*** EXTRACTED MATERIAL ***

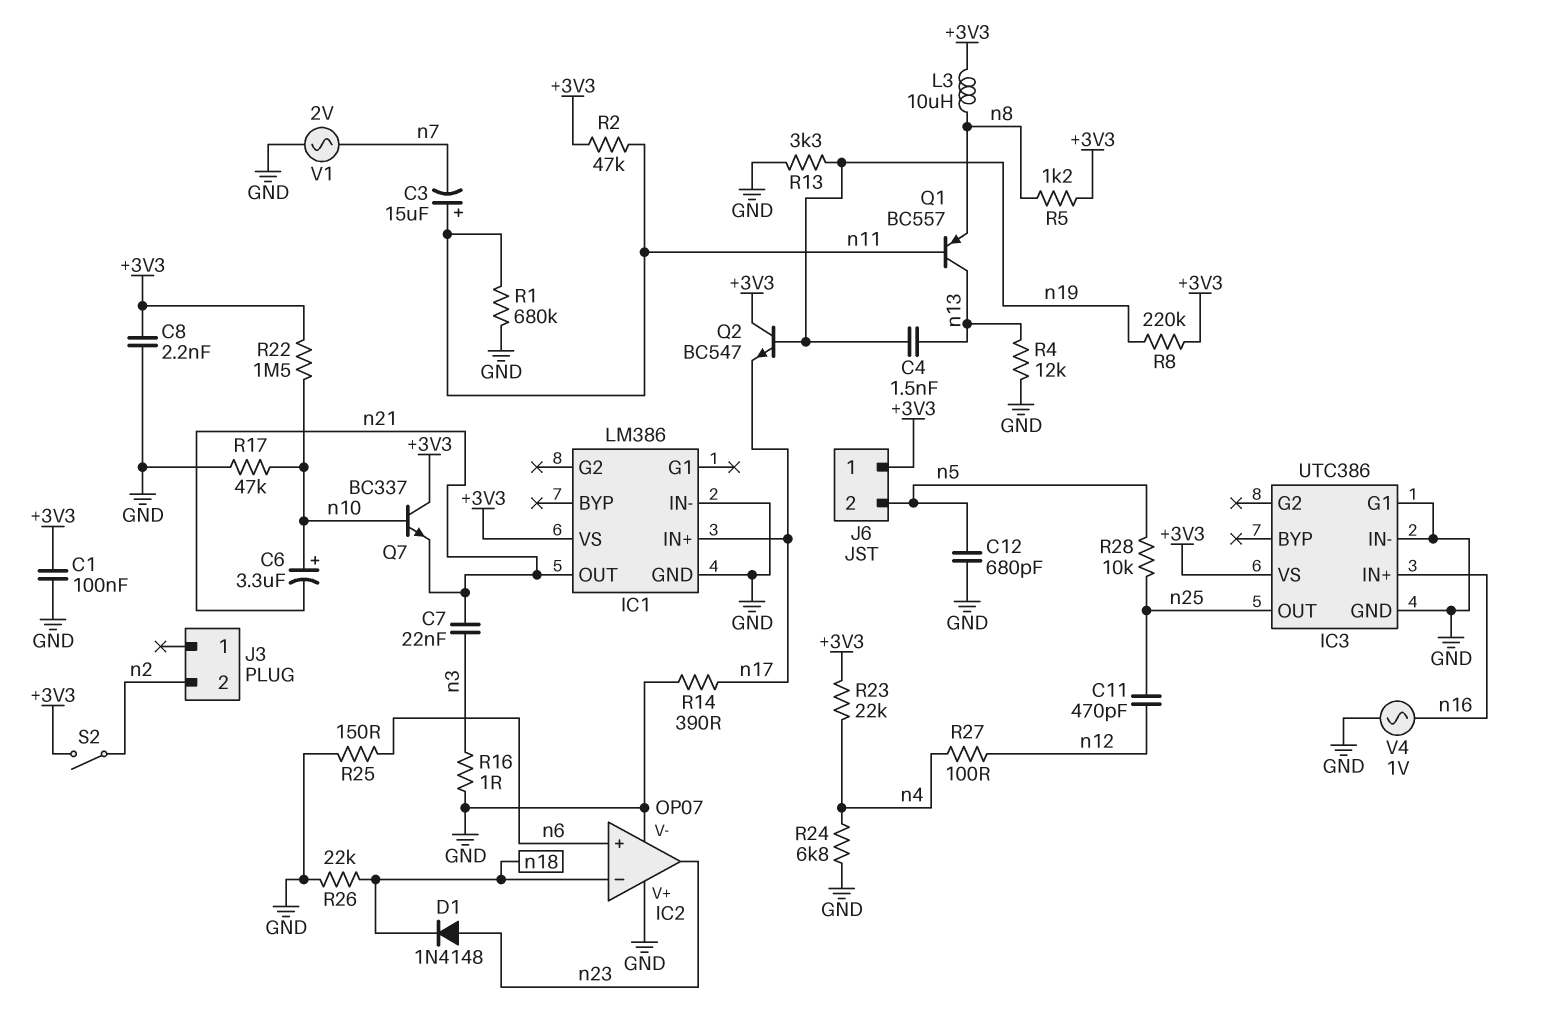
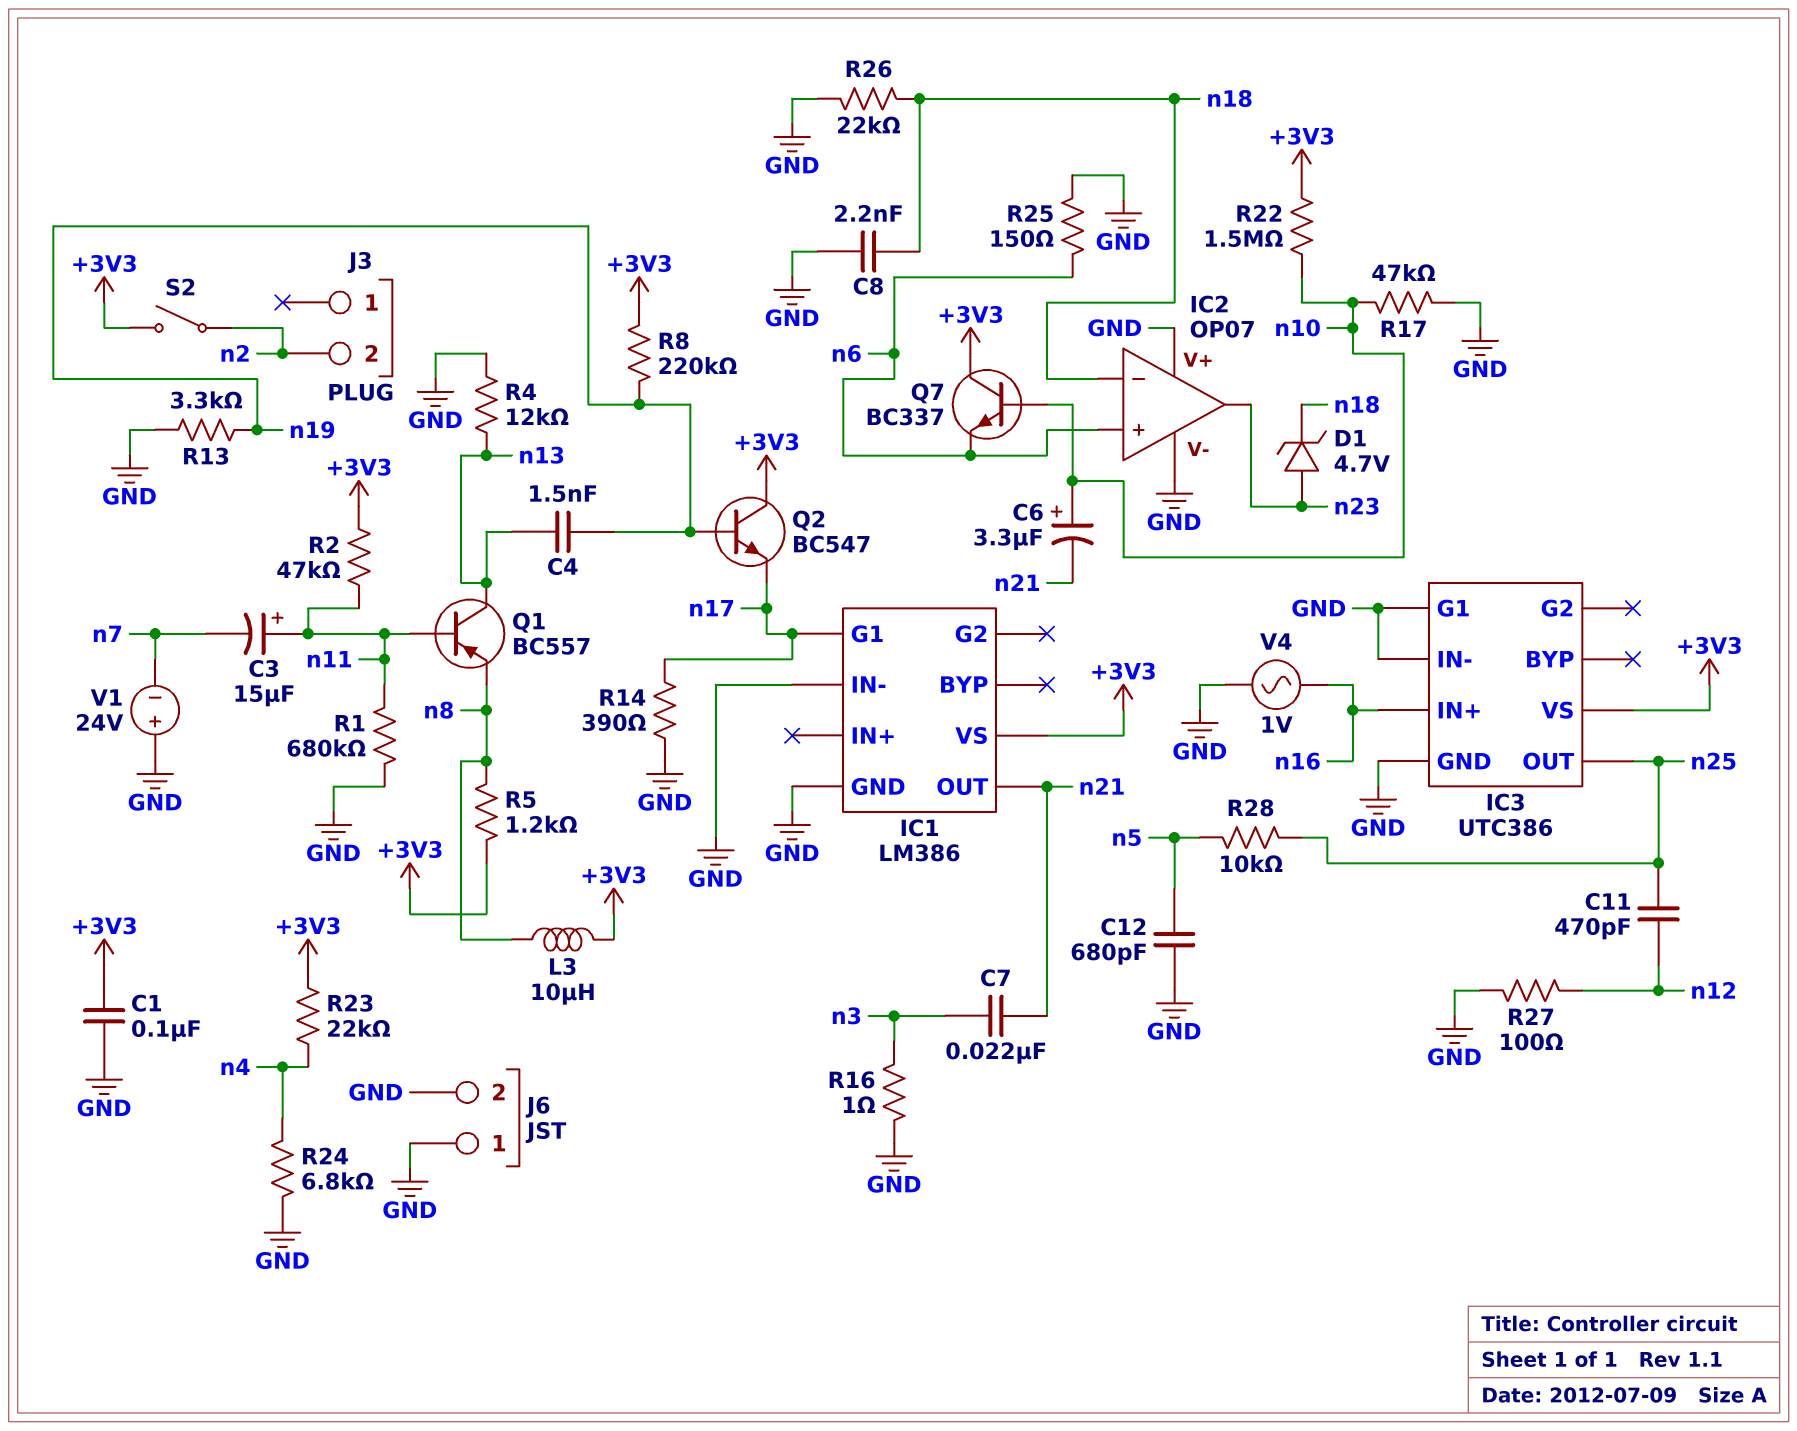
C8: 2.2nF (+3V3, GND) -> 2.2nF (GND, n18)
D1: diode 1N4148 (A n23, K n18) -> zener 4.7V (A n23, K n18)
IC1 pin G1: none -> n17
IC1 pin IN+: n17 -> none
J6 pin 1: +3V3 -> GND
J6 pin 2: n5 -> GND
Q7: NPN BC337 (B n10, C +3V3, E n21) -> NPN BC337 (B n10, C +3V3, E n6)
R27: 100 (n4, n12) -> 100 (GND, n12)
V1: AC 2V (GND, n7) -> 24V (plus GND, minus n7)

*** End of EXTRACTED MATERIAL ***
*** EXTRACTED MATERIAL ***

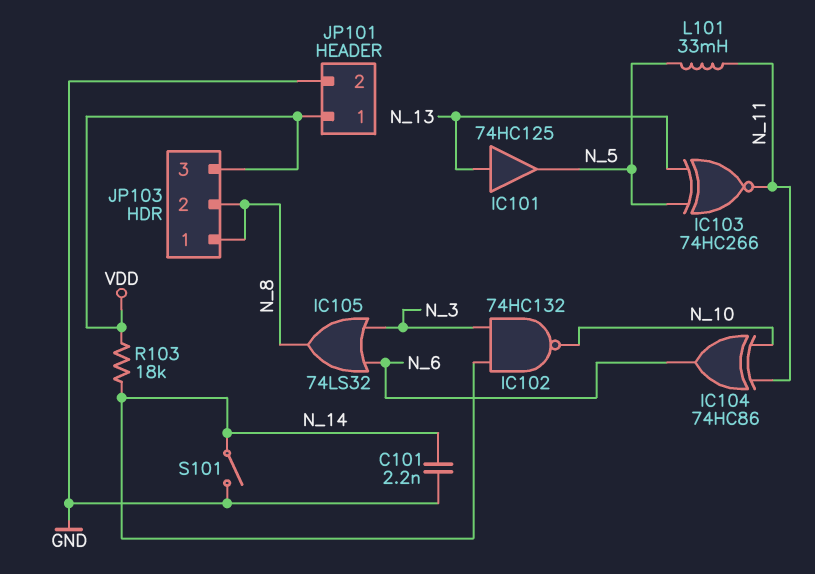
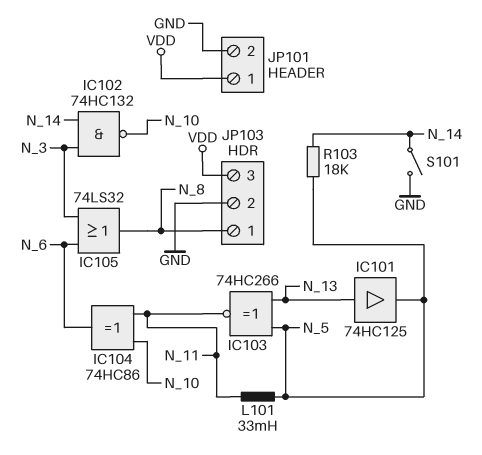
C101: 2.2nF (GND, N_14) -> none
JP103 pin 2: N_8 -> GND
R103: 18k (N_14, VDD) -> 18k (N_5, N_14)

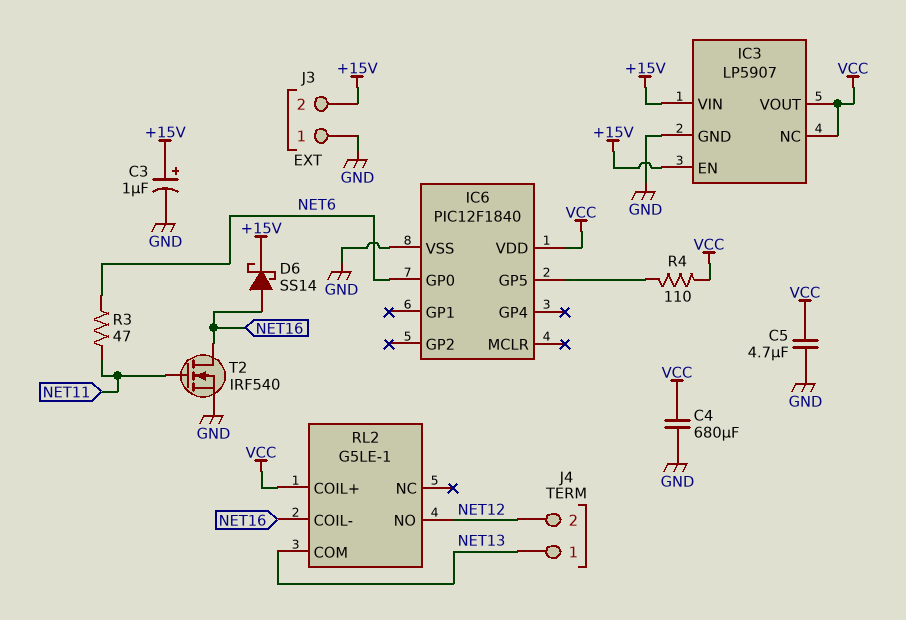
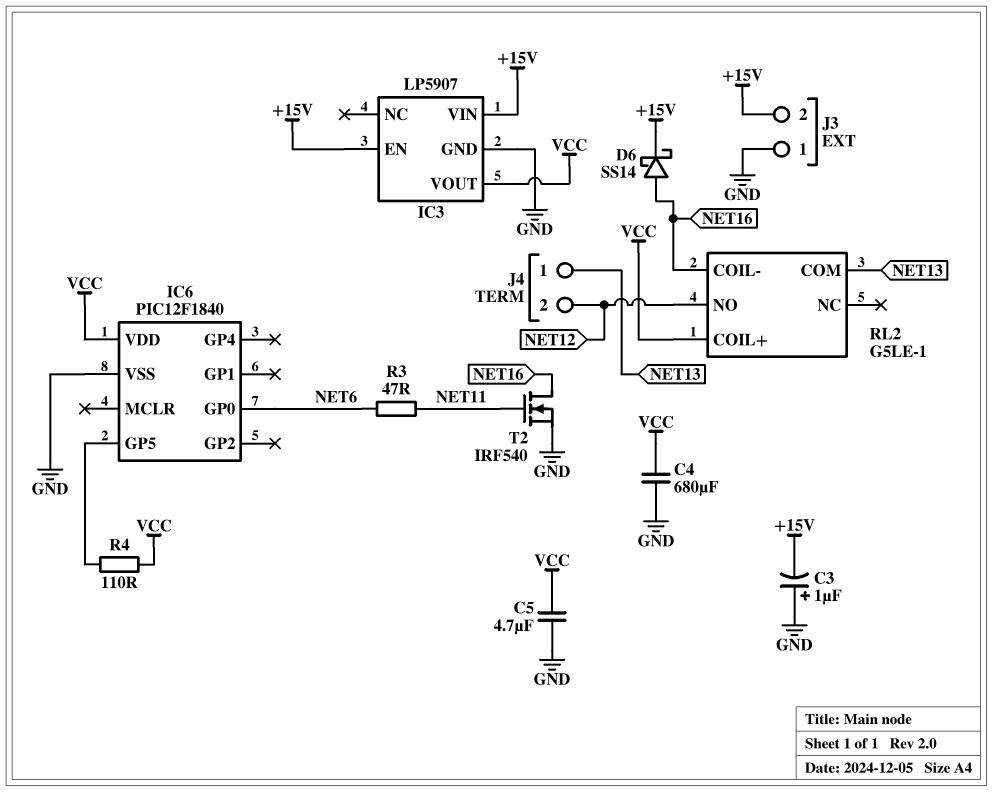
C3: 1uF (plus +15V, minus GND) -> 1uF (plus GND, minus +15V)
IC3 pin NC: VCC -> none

*** End of EXTRACTED MATERIAL ***
*** EXTRACTED MATERIAL ***

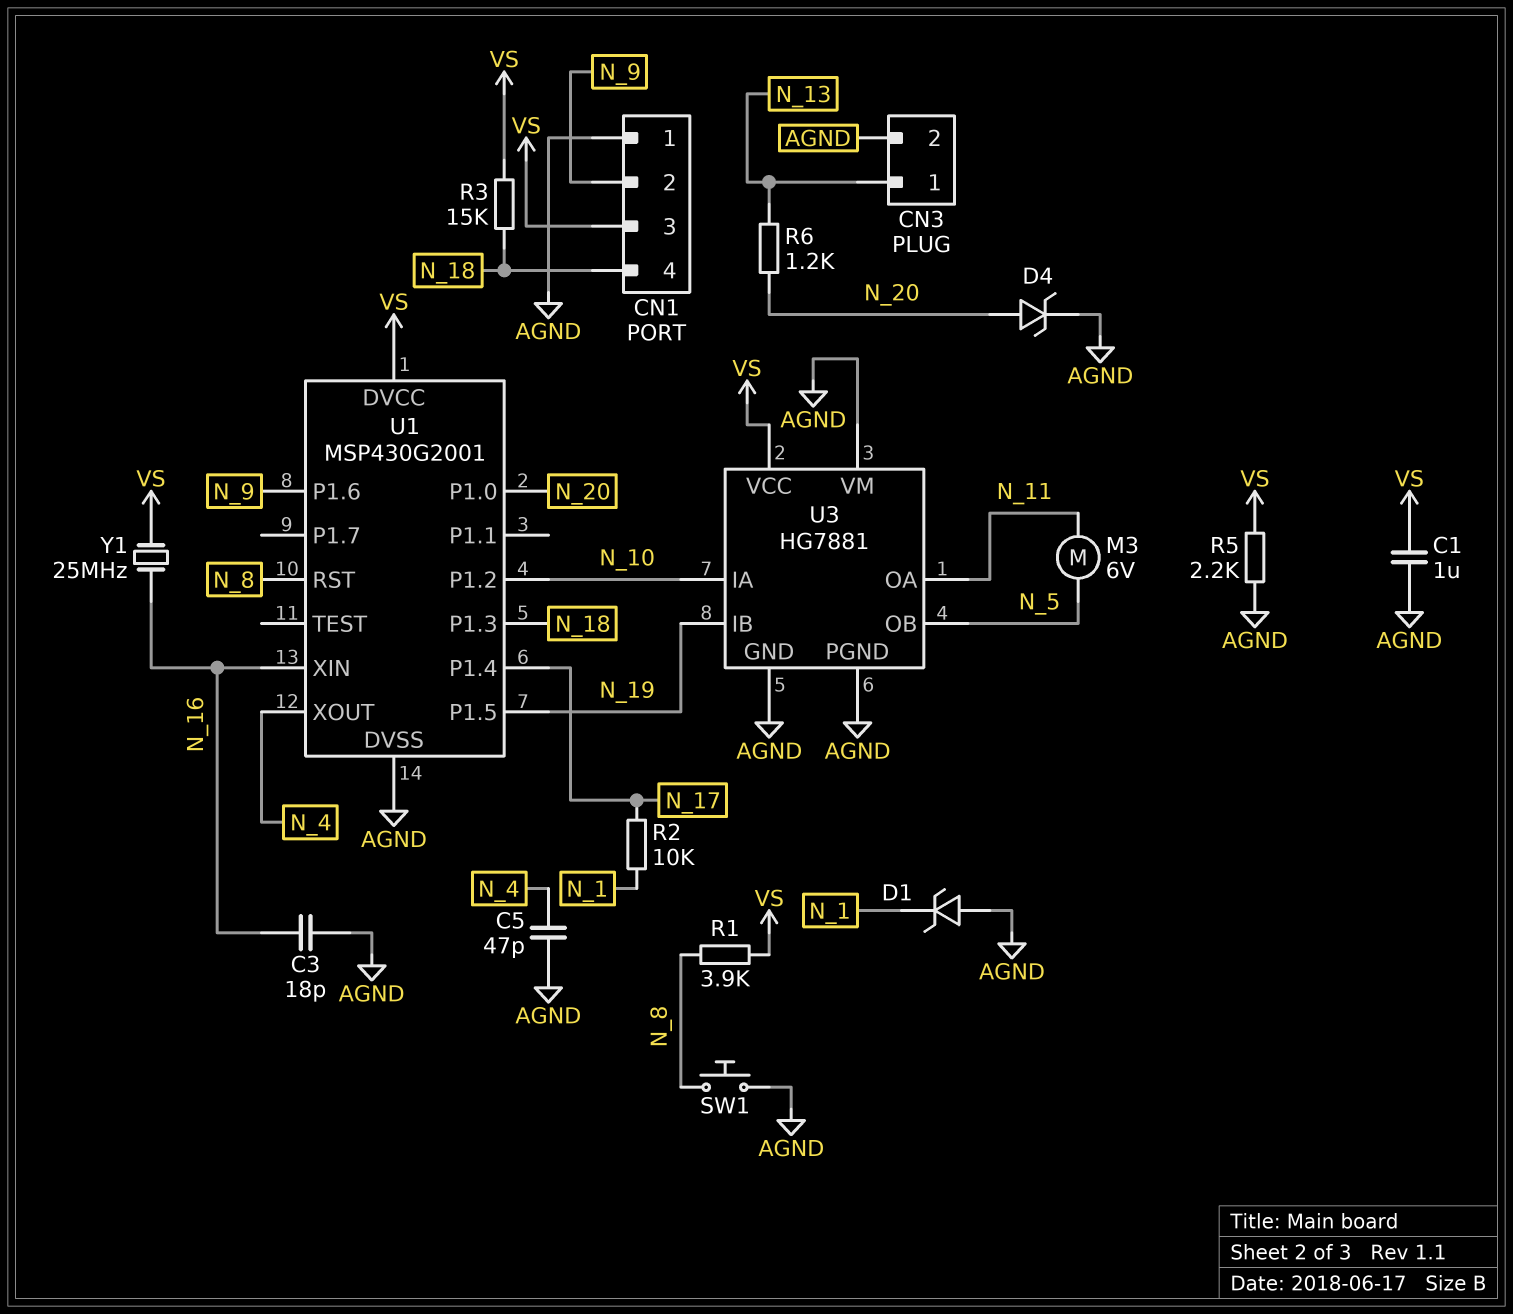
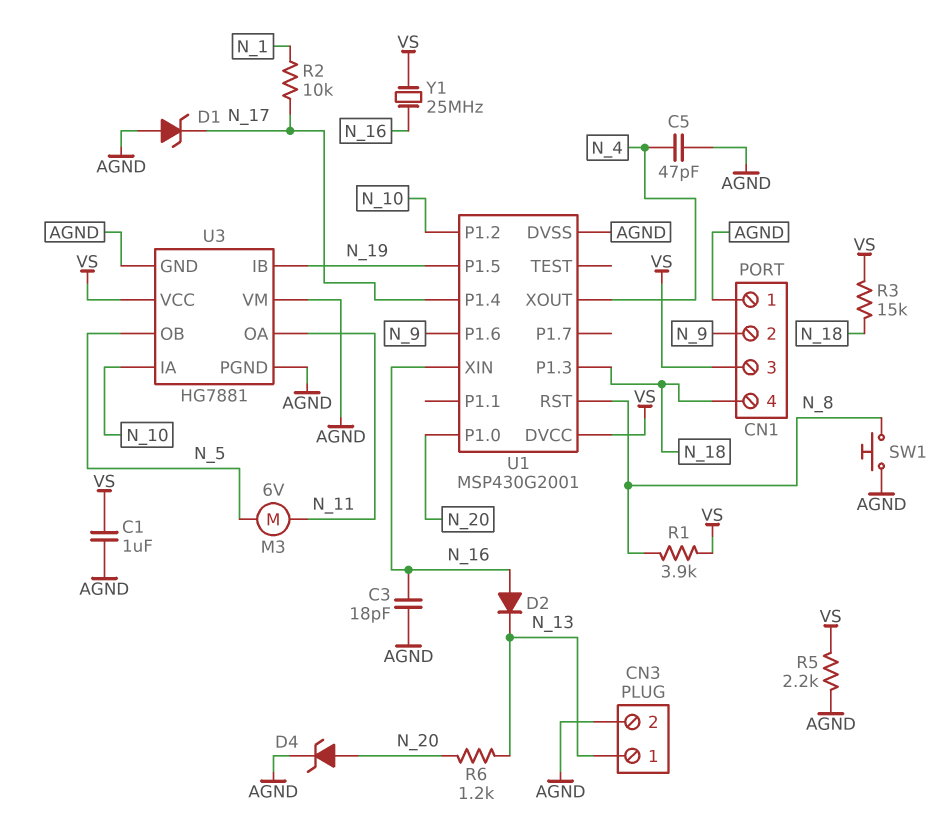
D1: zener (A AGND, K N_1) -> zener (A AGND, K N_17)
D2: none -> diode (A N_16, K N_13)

*** End of EXTRACTED MATERIAL ***

### TASK REQUIREMENTS
Starting at the line above that holds "R103: 18k (N_14, VDD) -> 18k (N_5, N_14)", return each line up to and including the one that holds "IC3 pin NC: VCC -> none", exactly as written, minus any pictures.

### COMPLETED EXERCISE
R103: 18k (N_14, VDD) -> 18k (N_5, N_14)

C3: 1uF (plus +15V, minus GND) -> 1uF (plus GND, minus +15V)
IC3 pin NC: VCC -> none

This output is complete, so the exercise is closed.